* WHAT IS REQUIRED
Begin at the line below that has "camera: 70 degrees left, 0 degrees up" and stop after the line that has "grey domino [802,258,887,304]". Please restate only those lines, word for word.
MATERIAL SHOWN section start
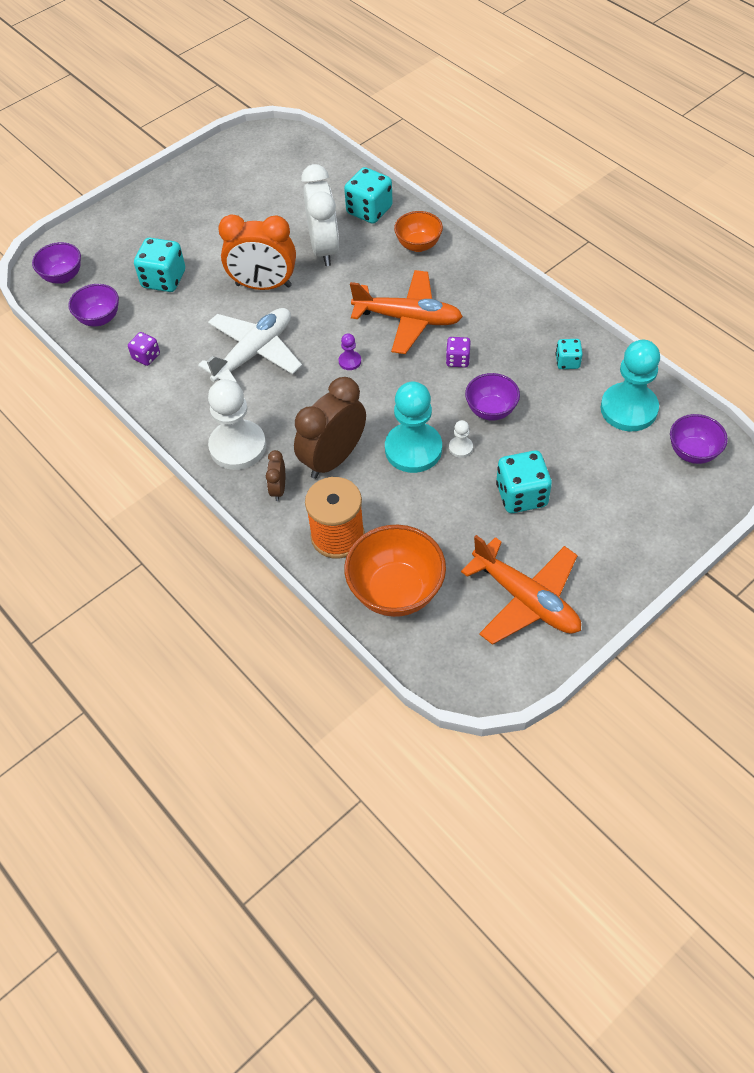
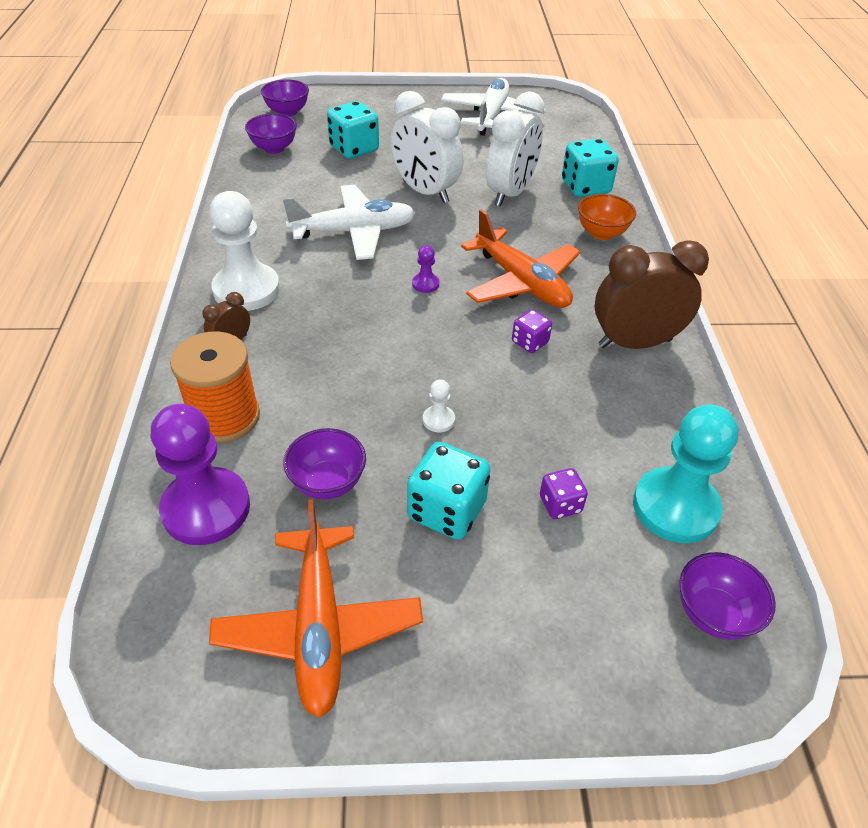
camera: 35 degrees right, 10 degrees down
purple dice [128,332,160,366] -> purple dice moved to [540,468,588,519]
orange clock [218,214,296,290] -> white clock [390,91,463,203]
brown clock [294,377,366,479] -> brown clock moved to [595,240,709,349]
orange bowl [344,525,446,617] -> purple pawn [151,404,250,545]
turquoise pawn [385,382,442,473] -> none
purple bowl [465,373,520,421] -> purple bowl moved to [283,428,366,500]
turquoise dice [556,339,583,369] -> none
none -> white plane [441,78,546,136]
MATERIAL SHOWN section end
MATERIAL SHOWN section start
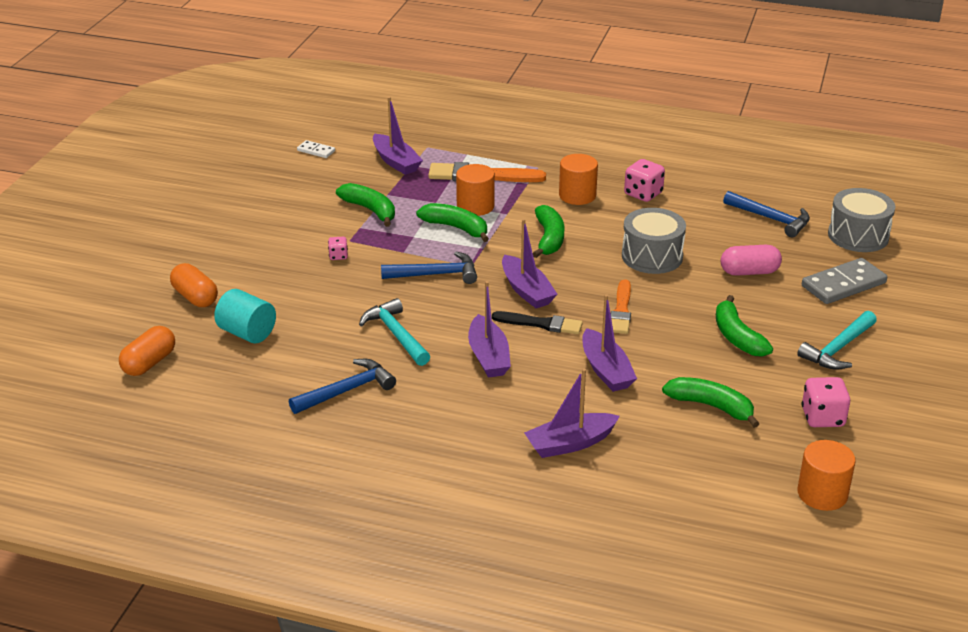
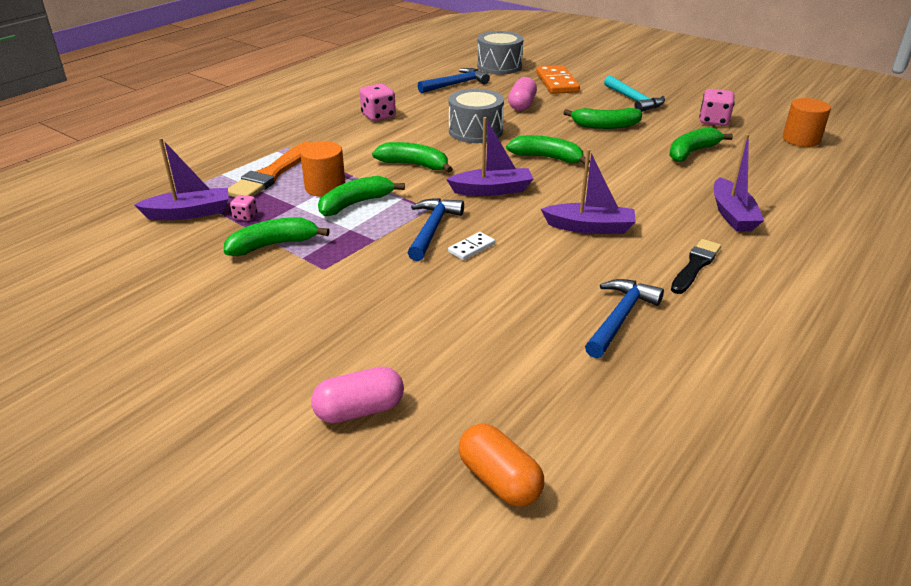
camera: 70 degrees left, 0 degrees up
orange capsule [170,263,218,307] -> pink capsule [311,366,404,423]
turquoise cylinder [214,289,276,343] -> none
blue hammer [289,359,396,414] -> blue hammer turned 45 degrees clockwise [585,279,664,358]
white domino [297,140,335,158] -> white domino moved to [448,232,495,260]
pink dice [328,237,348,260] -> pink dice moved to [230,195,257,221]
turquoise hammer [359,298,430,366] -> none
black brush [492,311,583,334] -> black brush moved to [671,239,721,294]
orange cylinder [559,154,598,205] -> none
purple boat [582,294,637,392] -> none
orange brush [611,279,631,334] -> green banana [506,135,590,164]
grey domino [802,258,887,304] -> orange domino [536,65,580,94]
MATERIAL SHOWN section end
* FINAL ANSWER
camera: 70 degrees left, 0 degrees up
orange capsule [170,263,218,307] -> pink capsule [311,366,404,423]
turquoise cylinder [214,289,276,343] -> none
blue hammer [289,359,396,414] -> blue hammer turned 45 degrees clockwise [585,279,664,358]
white domino [297,140,335,158] -> white domino moved to [448,232,495,260]
pink dice [328,237,348,260] -> pink dice moved to [230,195,257,221]
turquoise hammer [359,298,430,366] -> none
black brush [492,311,583,334] -> black brush moved to [671,239,721,294]
orange cylinder [559,154,598,205] -> none
purple boat [582,294,637,392] -> none
orange brush [611,279,631,334] -> green banana [506,135,590,164]
grey domino [802,258,887,304] -> orange domino [536,65,580,94]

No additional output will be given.